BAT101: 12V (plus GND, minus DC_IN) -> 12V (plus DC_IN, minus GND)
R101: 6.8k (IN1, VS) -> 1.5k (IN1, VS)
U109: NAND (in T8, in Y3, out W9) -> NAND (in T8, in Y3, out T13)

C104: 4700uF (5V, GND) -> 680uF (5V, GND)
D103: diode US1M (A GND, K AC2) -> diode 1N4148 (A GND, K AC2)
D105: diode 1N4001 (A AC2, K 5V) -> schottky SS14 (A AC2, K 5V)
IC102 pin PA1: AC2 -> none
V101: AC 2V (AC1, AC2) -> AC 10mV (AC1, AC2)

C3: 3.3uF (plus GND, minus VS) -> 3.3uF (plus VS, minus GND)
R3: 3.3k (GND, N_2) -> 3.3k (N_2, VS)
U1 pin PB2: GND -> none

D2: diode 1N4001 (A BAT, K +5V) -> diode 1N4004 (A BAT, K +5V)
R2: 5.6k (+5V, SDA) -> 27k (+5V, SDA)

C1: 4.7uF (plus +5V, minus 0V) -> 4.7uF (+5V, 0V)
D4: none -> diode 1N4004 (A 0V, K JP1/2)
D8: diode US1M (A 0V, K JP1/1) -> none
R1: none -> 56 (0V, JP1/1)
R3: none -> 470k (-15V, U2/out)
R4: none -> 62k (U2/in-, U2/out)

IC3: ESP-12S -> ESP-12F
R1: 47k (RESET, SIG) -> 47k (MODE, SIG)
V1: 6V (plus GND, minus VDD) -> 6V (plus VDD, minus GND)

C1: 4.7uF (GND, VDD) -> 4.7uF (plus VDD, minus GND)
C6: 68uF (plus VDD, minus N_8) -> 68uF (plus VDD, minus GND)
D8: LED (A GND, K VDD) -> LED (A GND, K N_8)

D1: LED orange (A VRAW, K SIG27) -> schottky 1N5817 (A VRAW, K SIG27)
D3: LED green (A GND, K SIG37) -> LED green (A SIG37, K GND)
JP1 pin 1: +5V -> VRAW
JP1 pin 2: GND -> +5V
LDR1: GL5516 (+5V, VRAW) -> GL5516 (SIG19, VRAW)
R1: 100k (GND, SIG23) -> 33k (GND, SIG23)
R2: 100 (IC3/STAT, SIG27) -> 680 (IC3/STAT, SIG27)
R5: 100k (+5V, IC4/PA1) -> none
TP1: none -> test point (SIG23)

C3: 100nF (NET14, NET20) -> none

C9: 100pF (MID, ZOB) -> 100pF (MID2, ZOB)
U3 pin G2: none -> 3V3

* * * * *

### EXERCISE DETAILS
All of the material above should be printed again exactly as it is.

### SOLUTION TO THE EXERCISE
BAT101: 12V (plus GND, minus DC_IN) -> 12V (plus DC_IN, minus GND)
R101: 6.8k (IN1, VS) -> 1.5k (IN1, VS)
U109: NAND (in T8, in Y3, out W9) -> NAND (in T8, in Y3, out T13)

C104: 4700uF (5V, GND) -> 680uF (5V, GND)
D103: diode US1M (A GND, K AC2) -> diode 1N4148 (A GND, K AC2)
D105: diode 1N4001 (A AC2, K 5V) -> schottky SS14 (A AC2, K 5V)
IC102 pin PA1: AC2 -> none
V101: AC 2V (AC1, AC2) -> AC 10mV (AC1, AC2)

C3: 3.3uF (plus GND, minus VS) -> 3.3uF (plus VS, minus GND)
R3: 3.3k (GND, N_2) -> 3.3k (N_2, VS)
U1 pin PB2: GND -> none

D2: diode 1N4001 (A BAT, K +5V) -> diode 1N4004 (A BAT, K +5V)
R2: 5.6k (+5V, SDA) -> 27k (+5V, SDA)

C1: 4.7uF (plus +5V, minus 0V) -> 4.7uF (+5V, 0V)
D4: none -> diode 1N4004 (A 0V, K JP1/2)
D8: diode US1M (A 0V, K JP1/1) -> none
R1: none -> 56 (0V, JP1/1)
R3: none -> 470k (-15V, U2/out)
R4: none -> 62k (U2/in-, U2/out)

IC3: ESP-12S -> ESP-12F
R1: 47k (RESET, SIG) -> 47k (MODE, SIG)
V1: 6V (plus GND, minus VDD) -> 6V (plus VDD, minus GND)

C1: 4.7uF (GND, VDD) -> 4.7uF (plus VDD, minus GND)
C6: 68uF (plus VDD, minus N_8) -> 68uF (plus VDD, minus GND)
D8: LED (A GND, K VDD) -> LED (A GND, K N_8)

D1: LED orange (A VRAW, K SIG27) -> schottky 1N5817 (A VRAW, K SIG27)
D3: LED green (A GND, K SIG37) -> LED green (A SIG37, K GND)
JP1 pin 1: +5V -> VRAW
JP1 pin 2: GND -> +5V
LDR1: GL5516 (+5V, VRAW) -> GL5516 (SIG19, VRAW)
R1: 100k (GND, SIG23) -> 33k (GND, SIG23)
R2: 100 (IC3/STAT, SIG27) -> 680 (IC3/STAT, SIG27)
R5: 100k (+5V, IC4/PA1) -> none
TP1: none -> test point (SIG23)

C3: 100nF (NET14, NET20) -> none

C9: 100pF (MID, ZOB) -> 100pF (MID2, ZOB)
U3 pin G2: none -> 3V3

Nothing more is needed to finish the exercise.